:: Work order ::
Transcribe the entries below exactly; leave every image out.

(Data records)

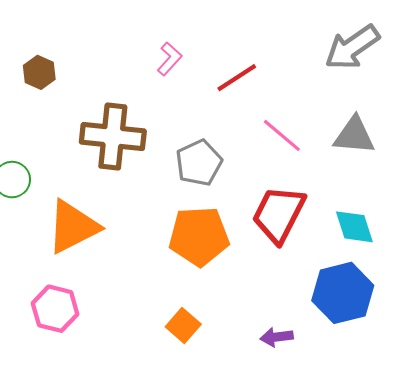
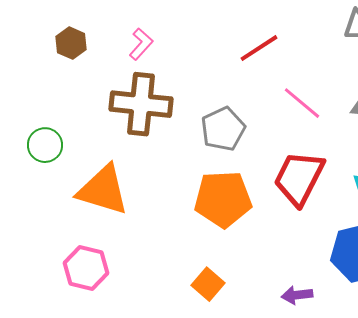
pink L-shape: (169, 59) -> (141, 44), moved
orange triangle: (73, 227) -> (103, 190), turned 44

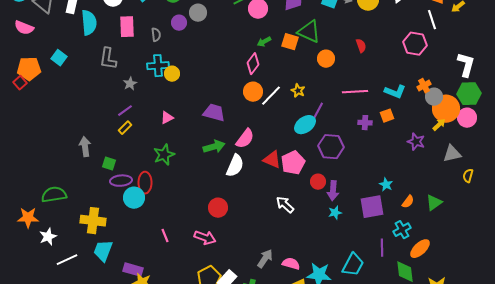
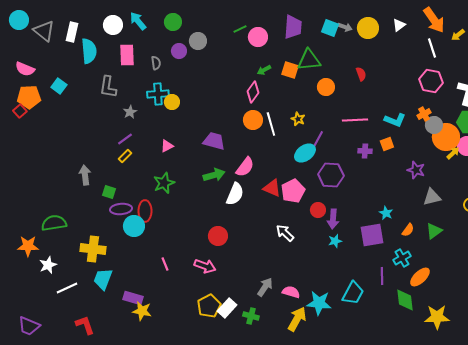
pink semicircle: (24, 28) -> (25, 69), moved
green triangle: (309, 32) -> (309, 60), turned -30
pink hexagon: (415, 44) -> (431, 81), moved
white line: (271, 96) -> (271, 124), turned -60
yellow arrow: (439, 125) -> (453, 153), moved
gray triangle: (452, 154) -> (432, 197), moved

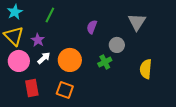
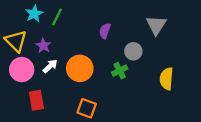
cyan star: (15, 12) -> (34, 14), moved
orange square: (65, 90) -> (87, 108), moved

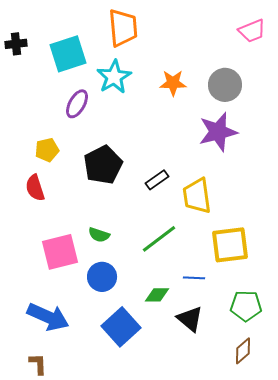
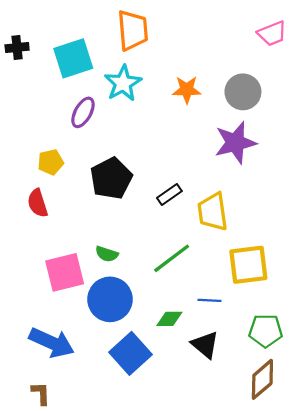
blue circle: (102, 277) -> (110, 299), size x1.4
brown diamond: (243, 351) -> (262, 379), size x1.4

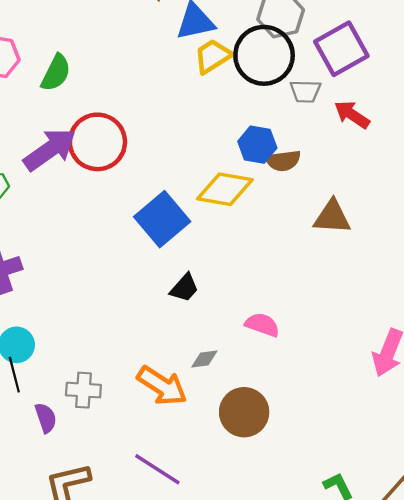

:: Written reply ::
pink L-shape: (169, 59) -> (141, 44), moved
orange triangle: (73, 227) -> (103, 190), turned 44

pink semicircle: (24, 28) -> (25, 69), moved
green triangle: (309, 32) -> (309, 60), turned -30
pink hexagon: (415, 44) -> (431, 81), moved
white line: (271, 96) -> (271, 124), turned -60
yellow arrow: (439, 125) -> (453, 153), moved
gray triangle: (452, 154) -> (432, 197), moved

cyan star: (15, 12) -> (34, 14), moved
orange square: (65, 90) -> (87, 108), moved

blue circle: (102, 277) -> (110, 299), size x1.4
brown diamond: (243, 351) -> (262, 379), size x1.4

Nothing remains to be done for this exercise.